> Task directions: Every record must appear in the answer exactly as it stands.

Dataset records
+++

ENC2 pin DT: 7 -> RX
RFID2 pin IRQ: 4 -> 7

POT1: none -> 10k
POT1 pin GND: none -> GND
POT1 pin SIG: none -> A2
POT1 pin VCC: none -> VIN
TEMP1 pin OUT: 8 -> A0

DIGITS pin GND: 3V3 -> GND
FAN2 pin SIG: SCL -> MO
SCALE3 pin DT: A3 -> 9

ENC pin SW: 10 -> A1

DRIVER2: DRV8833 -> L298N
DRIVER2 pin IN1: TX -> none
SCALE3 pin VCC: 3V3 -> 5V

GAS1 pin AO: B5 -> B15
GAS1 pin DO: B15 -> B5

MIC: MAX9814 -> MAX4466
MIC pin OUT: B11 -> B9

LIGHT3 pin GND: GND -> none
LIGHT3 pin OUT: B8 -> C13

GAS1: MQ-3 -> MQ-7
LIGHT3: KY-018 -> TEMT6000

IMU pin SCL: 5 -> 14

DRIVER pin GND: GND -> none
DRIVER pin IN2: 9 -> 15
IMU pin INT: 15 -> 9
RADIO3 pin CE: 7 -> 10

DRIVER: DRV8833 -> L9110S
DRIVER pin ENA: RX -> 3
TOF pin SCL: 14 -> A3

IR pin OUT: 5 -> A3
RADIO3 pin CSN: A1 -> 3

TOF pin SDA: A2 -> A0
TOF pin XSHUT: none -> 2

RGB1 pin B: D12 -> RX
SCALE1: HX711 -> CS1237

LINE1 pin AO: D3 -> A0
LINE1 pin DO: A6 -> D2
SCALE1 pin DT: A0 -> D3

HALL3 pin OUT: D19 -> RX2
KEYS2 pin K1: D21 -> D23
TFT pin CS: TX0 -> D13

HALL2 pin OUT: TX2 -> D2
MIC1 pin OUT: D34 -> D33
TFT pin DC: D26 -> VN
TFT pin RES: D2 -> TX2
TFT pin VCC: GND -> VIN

+++

> Answer to the exercise:
ENC2 pin DT: 7 -> RX
RFID2 pin IRQ: 4 -> 7

POT1: none -> 10k
POT1 pin GND: none -> GND
POT1 pin SIG: none -> A2
POT1 pin VCC: none -> VIN
TEMP1 pin OUT: 8 -> A0

DIGITS pin GND: 3V3 -> GND
FAN2 pin SIG: SCL -> MO
SCALE3 pin DT: A3 -> 9

ENC pin SW: 10 -> A1

DRIVER2: DRV8833 -> L298N
DRIVER2 pin IN1: TX -> none
SCALE3 pin VCC: 3V3 -> 5V

GAS1 pin AO: B5 -> B15
GAS1 pin DO: B15 -> B5

MIC: MAX9814 -> MAX4466
MIC pin OUT: B11 -> B9

LIGHT3 pin GND: GND -> none
LIGHT3 pin OUT: B8 -> C13

GAS1: MQ-3 -> MQ-7
LIGHT3: KY-018 -> TEMT6000

IMU pin SCL: 5 -> 14

DRIVER pin GND: GND -> none
DRIVER pin IN2: 9 -> 15
IMU pin INT: 15 -> 9
RADIO3 pin CE: 7 -> 10

DRIVER: DRV8833 -> L9110S
DRIVER pin ENA: RX -> 3
TOF pin SCL: 14 -> A3

IR pin OUT: 5 -> A3
RADIO3 pin CSN: A1 -> 3

TOF pin SDA: A2 -> A0
TOF pin XSHUT: none -> 2

RGB1 pin B: D12 -> RX
SCALE1: HX711 -> CS1237

LINE1 pin AO: D3 -> A0
LINE1 pin DO: A6 -> D2
SCALE1 pin DT: A0 -> D3

HALL3 pin OUT: D19 -> RX2
KEYS2 pin K1: D21 -> D23
TFT pin CS: TX0 -> D13

HALL2 pin OUT: TX2 -> D2
MIC1 pin OUT: D34 -> D33
TFT pin DC: D26 -> VN
TFT pin RES: D2 -> TX2
TFT pin VCC: GND -> VIN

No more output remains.